• **INPUT MATERIAL**
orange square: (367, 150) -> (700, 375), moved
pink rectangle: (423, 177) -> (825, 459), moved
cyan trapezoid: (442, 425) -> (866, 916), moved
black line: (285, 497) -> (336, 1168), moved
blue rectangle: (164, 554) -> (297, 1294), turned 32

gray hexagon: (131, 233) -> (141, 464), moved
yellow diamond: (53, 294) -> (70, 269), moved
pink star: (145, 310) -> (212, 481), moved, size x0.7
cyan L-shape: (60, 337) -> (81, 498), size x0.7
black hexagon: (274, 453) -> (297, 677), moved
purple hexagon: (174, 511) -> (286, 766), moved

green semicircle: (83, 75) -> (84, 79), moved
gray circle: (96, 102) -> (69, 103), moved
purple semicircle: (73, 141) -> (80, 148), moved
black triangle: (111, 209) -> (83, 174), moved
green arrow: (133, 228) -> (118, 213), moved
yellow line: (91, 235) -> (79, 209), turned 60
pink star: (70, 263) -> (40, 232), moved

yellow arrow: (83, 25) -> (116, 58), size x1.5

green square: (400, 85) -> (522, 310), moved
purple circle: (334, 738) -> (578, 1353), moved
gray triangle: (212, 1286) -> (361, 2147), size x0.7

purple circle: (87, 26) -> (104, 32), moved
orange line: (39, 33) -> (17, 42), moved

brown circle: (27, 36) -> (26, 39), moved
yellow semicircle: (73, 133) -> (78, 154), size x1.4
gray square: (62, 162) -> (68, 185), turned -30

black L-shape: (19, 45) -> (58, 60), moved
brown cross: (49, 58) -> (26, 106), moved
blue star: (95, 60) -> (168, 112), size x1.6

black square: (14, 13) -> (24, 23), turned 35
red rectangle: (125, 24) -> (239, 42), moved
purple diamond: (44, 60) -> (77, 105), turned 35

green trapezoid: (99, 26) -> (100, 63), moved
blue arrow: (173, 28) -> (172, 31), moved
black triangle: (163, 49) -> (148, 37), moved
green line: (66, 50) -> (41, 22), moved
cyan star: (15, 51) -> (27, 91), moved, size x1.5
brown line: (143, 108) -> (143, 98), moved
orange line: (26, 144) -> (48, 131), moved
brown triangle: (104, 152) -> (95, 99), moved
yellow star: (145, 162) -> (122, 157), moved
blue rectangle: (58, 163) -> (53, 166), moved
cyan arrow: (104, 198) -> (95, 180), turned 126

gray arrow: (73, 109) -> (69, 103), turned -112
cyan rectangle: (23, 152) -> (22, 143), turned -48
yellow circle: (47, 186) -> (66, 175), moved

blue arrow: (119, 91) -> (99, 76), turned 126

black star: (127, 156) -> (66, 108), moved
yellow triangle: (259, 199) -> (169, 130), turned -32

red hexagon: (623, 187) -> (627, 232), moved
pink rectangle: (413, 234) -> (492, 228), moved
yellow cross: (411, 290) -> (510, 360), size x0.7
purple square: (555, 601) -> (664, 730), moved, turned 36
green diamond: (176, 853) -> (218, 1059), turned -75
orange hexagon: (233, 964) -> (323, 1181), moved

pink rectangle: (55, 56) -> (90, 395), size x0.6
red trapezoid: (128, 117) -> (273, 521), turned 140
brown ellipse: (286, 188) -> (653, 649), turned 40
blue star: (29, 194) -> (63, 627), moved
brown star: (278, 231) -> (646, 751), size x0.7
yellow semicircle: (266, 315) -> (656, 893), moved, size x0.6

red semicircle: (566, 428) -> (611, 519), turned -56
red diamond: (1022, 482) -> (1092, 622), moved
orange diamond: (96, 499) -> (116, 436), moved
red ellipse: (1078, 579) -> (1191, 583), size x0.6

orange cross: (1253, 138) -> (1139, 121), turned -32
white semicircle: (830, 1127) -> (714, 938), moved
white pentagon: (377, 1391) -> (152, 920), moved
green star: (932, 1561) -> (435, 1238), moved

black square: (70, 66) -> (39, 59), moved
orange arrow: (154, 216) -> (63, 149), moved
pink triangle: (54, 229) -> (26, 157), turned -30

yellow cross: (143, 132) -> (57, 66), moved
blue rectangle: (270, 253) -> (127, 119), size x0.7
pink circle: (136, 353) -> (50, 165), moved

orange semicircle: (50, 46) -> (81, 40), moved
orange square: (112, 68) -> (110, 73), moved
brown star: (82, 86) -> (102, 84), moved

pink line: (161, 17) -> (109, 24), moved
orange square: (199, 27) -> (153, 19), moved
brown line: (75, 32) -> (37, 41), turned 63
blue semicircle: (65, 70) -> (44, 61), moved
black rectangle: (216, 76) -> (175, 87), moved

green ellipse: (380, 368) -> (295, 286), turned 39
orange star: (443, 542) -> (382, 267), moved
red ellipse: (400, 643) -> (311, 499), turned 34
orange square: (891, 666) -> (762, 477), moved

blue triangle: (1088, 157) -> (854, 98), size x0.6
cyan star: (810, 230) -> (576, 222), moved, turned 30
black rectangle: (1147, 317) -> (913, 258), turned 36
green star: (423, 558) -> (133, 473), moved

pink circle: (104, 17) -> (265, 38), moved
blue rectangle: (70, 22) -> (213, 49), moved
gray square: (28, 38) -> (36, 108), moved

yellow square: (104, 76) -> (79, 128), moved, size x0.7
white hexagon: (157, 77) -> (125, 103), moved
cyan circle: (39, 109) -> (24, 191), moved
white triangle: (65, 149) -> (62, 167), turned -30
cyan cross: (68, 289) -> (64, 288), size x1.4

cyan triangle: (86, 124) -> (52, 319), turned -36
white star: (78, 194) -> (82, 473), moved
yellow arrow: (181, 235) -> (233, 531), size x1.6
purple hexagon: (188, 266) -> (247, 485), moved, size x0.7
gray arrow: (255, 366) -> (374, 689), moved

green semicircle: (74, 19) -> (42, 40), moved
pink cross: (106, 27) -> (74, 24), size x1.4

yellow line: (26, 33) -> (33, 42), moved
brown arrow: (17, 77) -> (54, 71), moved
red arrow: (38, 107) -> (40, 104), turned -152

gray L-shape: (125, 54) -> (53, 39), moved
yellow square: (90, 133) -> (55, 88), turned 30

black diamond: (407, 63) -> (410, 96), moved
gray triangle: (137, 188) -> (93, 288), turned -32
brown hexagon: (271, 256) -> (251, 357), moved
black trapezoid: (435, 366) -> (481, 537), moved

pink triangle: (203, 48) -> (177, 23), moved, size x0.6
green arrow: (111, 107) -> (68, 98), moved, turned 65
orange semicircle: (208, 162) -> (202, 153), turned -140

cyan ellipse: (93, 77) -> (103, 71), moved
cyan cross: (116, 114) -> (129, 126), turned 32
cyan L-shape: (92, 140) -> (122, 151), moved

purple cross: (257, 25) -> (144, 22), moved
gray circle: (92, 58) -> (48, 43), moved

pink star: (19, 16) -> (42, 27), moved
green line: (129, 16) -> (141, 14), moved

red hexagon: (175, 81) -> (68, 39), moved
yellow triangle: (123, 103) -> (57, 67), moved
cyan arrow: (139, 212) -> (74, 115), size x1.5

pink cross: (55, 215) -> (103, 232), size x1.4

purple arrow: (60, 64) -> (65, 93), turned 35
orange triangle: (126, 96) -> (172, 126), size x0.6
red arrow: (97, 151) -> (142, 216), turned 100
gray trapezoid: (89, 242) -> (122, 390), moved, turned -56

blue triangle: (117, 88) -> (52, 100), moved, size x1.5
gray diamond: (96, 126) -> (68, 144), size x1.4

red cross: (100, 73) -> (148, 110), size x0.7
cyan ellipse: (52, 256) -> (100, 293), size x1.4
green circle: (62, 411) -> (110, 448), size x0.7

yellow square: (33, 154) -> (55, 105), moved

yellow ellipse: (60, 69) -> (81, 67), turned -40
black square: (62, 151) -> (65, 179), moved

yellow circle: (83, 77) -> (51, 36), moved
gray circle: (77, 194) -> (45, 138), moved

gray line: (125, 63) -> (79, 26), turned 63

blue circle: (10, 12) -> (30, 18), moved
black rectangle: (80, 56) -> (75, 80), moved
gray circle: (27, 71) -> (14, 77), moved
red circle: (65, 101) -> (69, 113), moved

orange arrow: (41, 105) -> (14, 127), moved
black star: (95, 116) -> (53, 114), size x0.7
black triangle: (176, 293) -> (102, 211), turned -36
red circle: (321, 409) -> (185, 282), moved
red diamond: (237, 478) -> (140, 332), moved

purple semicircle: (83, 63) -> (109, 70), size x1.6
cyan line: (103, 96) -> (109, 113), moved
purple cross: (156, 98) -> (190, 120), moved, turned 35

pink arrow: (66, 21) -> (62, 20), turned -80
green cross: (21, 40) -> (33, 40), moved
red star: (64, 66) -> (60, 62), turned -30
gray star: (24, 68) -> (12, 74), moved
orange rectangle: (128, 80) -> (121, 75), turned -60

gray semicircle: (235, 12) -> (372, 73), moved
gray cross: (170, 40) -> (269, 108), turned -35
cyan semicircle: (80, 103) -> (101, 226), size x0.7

• **TO DO**
All lines in the listing above between the line with "gray line: (125, 63) -> (79, 26), turned 63" and the line with "pink arrow: (66, 21) -> (62, 20), turned -80", inclusive, should be set down exactly, and no line outside that range.

• **ANSWER TO THIS EXERCISE**
gray line: (125, 63) -> (79, 26), turned 63

blue circle: (10, 12) -> (30, 18), moved
black rectangle: (80, 56) -> (75, 80), moved
gray circle: (27, 71) -> (14, 77), moved
red circle: (65, 101) -> (69, 113), moved

orange arrow: (41, 105) -> (14, 127), moved
black star: (95, 116) -> (53, 114), size x0.7
black triangle: (176, 293) -> (102, 211), turned -36
red circle: (321, 409) -> (185, 282), moved
red diamond: (237, 478) -> (140, 332), moved

purple semicircle: (83, 63) -> (109, 70), size x1.6
cyan line: (103, 96) -> (109, 113), moved
purple cross: (156, 98) -> (190, 120), moved, turned 35

pink arrow: (66, 21) -> (62, 20), turned -80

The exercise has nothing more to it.